A verbatim copy of the line containing "(161, 337) = (180, 261): red" and all lines after it, up to and including the final line of the records, is the only acceptable output.

Raw data
....
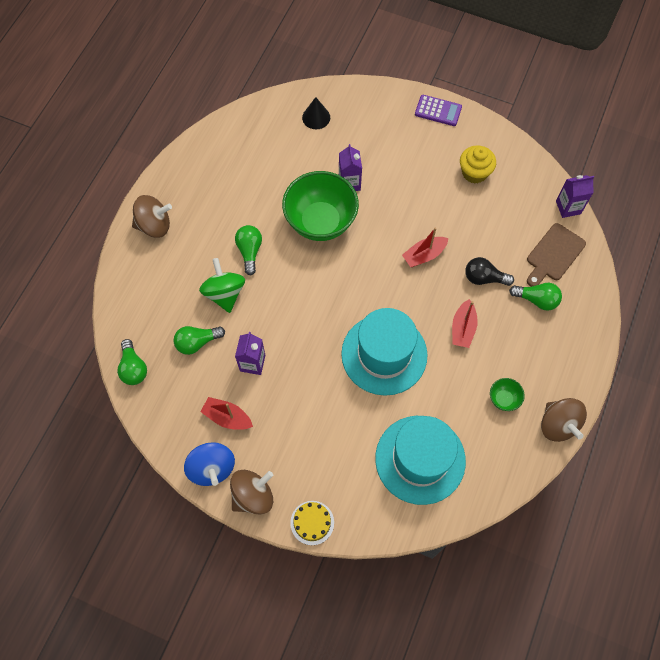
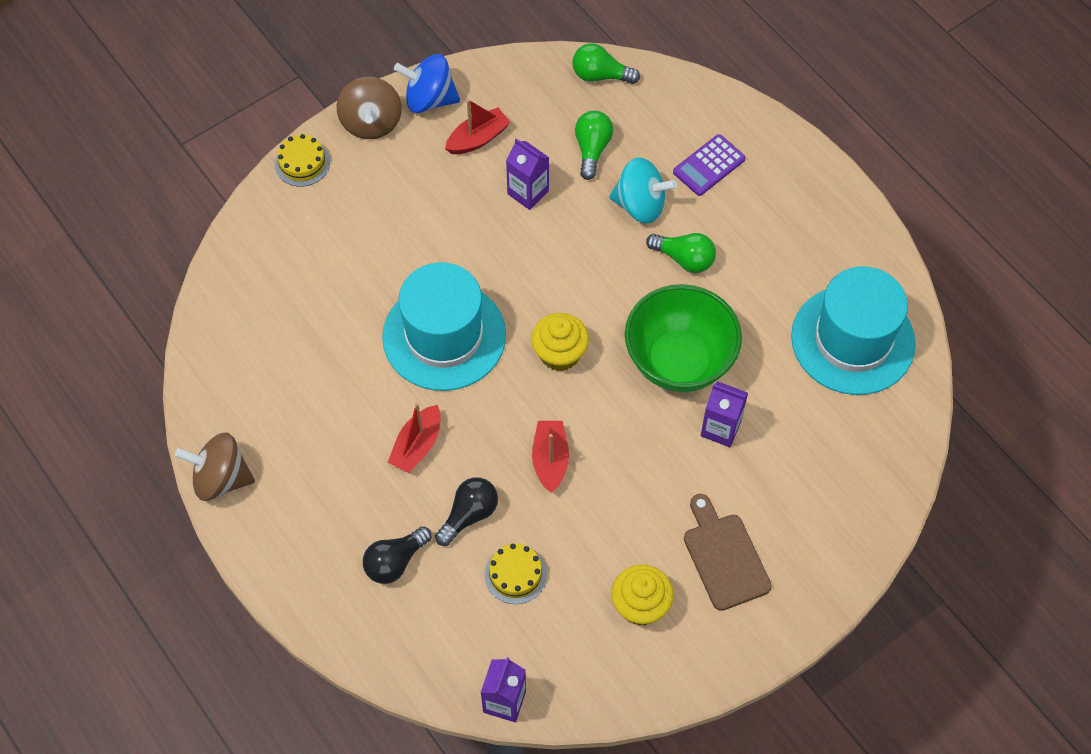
camera: 120 degrees right, 5 degrees down
(154, 225) = (787, 172): brown spinning top -> none
(224, 293) = (640, 205): green spinning top -> turquoise spinning top
(316, 117) = (859, 443): black cone -> none
(355, 285) = (559, 353): none -> yellow cupcake
(420, 459) = (291, 303): turquoise hat -> turquoise hat (852, 340)
(438, 111) = (780, 620): purple calculator -> purple calculator (709, 165)
(463, 328) = (417, 445): red boat -> red boat turned 105 degrees counterclockwise
(500, 237) = (515, 574): none -> yellow cake
(503, 399) = (295, 436): green bowl -> none
(536, 300) = (395, 562): green light bulb -> black light bulb
(553, 254) = (445, 629): brown cutting board -> brown cutting board (724, 557)

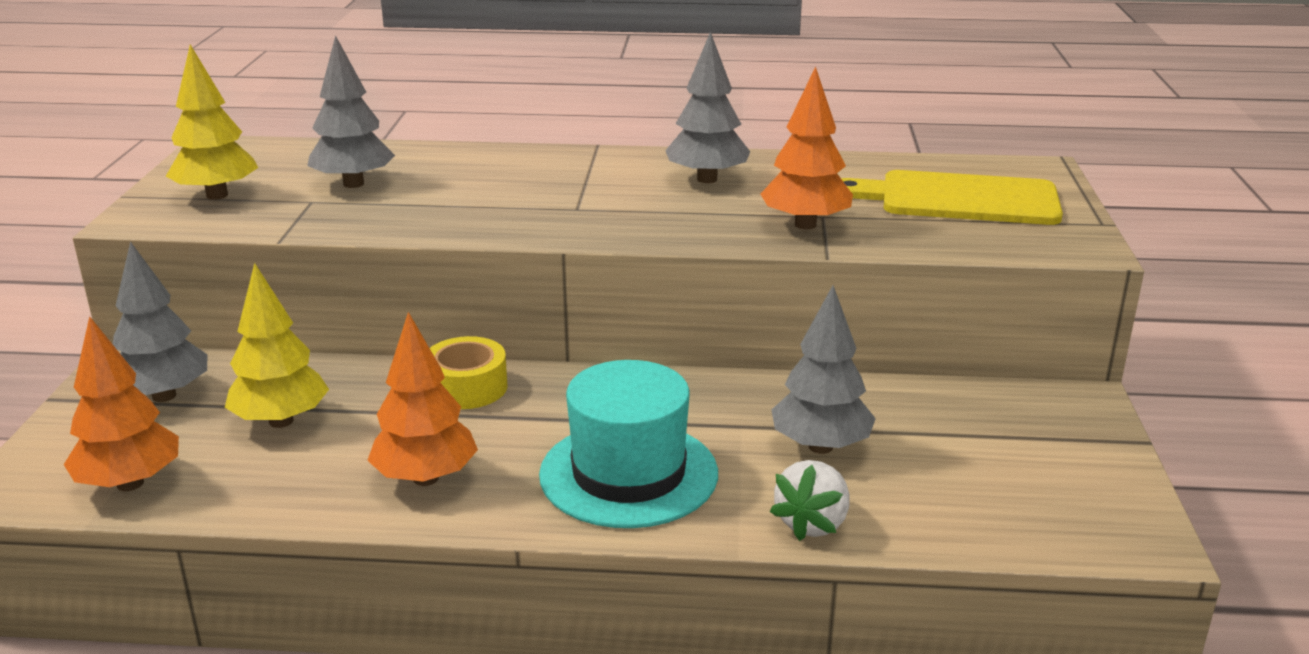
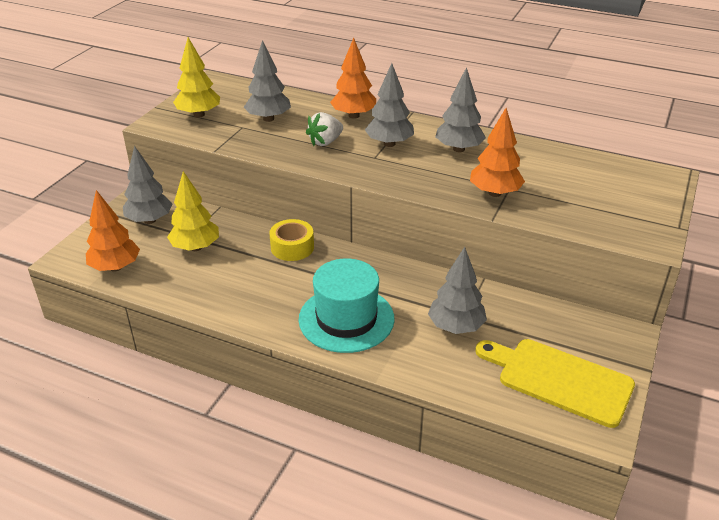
camera: 20 degrees right, 10 degrees up
(426, 478) = (247, 297): orange tree -> orange tree (354, 115)
(589, 188) = (389, 144): none -> grey tree
(812, 523) = (424, 372): white strawberry -> white strawberry (325, 142)
(959, 199) = (600, 191): yellow cutting board -> yellow cutting board (559, 380)

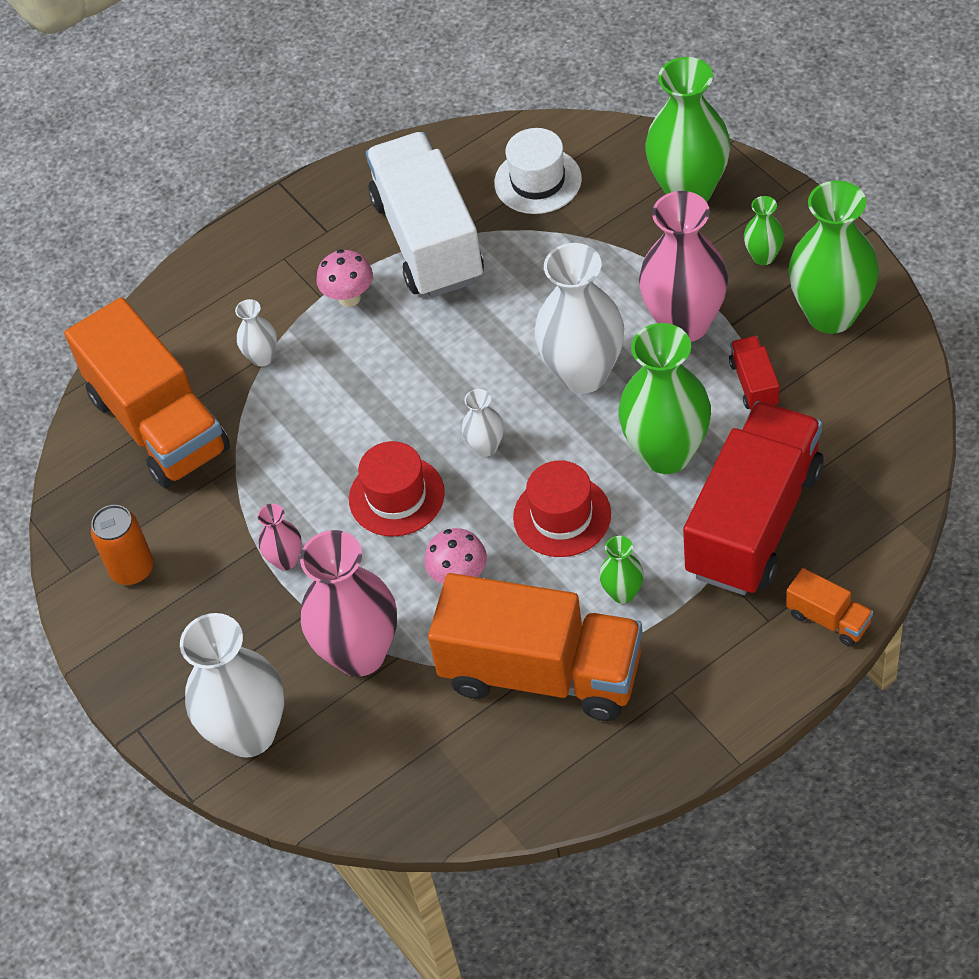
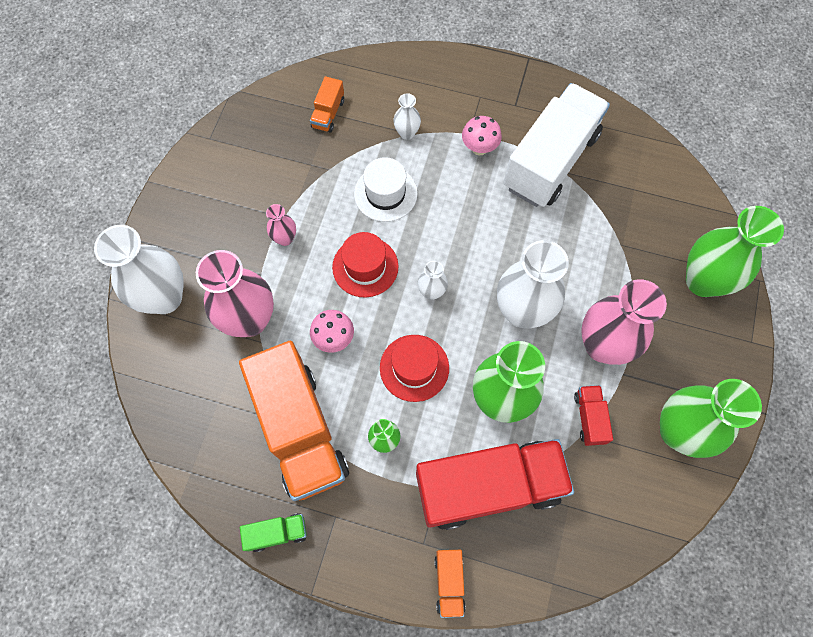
camera: 45 degrees right, 15 degrees up
(132, 569) = (229, 167): orange can -> none
(159, 423) = (328, 114): orange truck -> orange truck, size x0.42
(538, 181) = (639, 190): white hat -> white hat (385, 193)
(644, 761) = (277, 533): none -> green truck
(754, 384) = (589, 418): red truck -> red truck turned 45 degrees counterclockwise
(763, 256) = (689, 359): green vase -> none

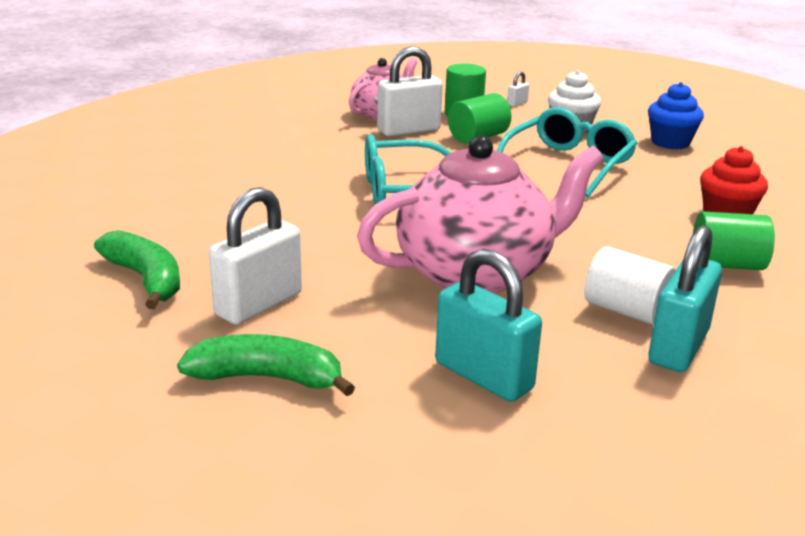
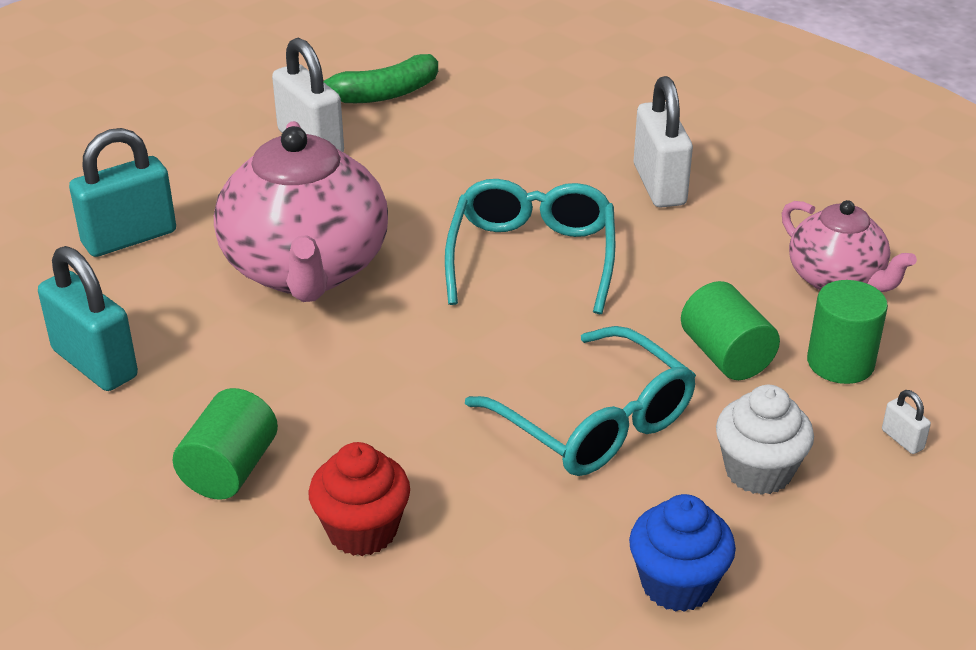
camera: 105 degrees right, 10 degrees up
(267, 378) = (195, 140): green banana -> none
(409, 130) = (762, 294): white padlock -> white padlock (659, 185)
(626, 310) = (178, 350): white cylinder -> none

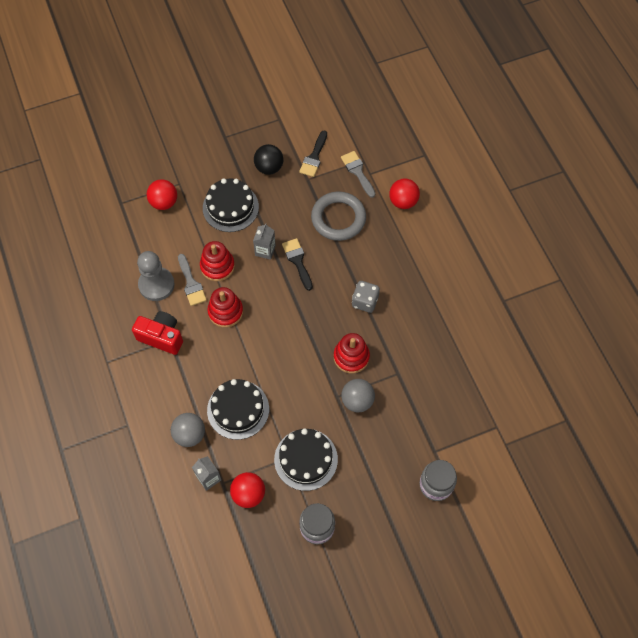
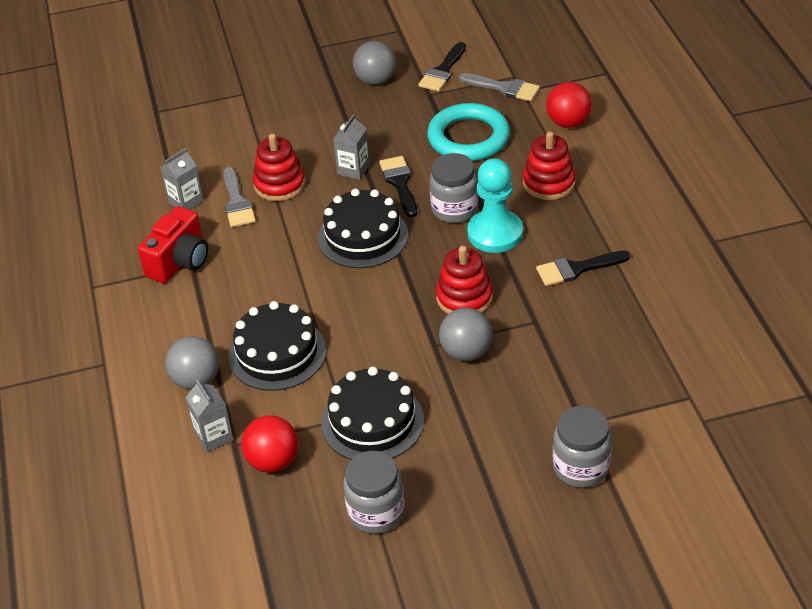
camera: 10 degrees right, 20 degrees down
(156, 285) = (186, 202): grey pawn -> grey carton
(161, 337) = (180, 261): red camera -> red camera turned 90 degrees clockwise
(164, 202) = (217, 113): red ball -> none
(225, 312) = (281, 236): red stacking toy -> red stacking toy (548, 183)
(230, 207) = (312, 121): black cake -> black cake (363, 236)
(269, 167) = (375, 80): black ball -> grey ball
(336, 282) = (454, 209): none -> grey jar
(338, 218) = (468, 138): grey ring -> turquoise ring
(357, 171) = (504, 88): grey brush -> grey brush turned 135 degrees clockwise
(365, 301) = (495, 233): grey dice -> turquoise pawn
(420, 329) = (576, 269): none -> black brush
....
Answer for the task
(161, 337) = (180, 261): red camera -> red camera turned 90 degrees clockwise
(164, 202) = (217, 113): red ball -> none
(225, 312) = (281, 236): red stacking toy -> red stacking toy (548, 183)
(230, 207) = (312, 121): black cake -> black cake (363, 236)
(269, 167) = (375, 80): black ball -> grey ball
(336, 282) = (454, 209): none -> grey jar
(338, 218) = (468, 138): grey ring -> turquoise ring
(357, 171) = (504, 88): grey brush -> grey brush turned 135 degrees clockwise
(365, 301) = (495, 233): grey dice -> turquoise pawn
(420, 329) = (576, 269): none -> black brush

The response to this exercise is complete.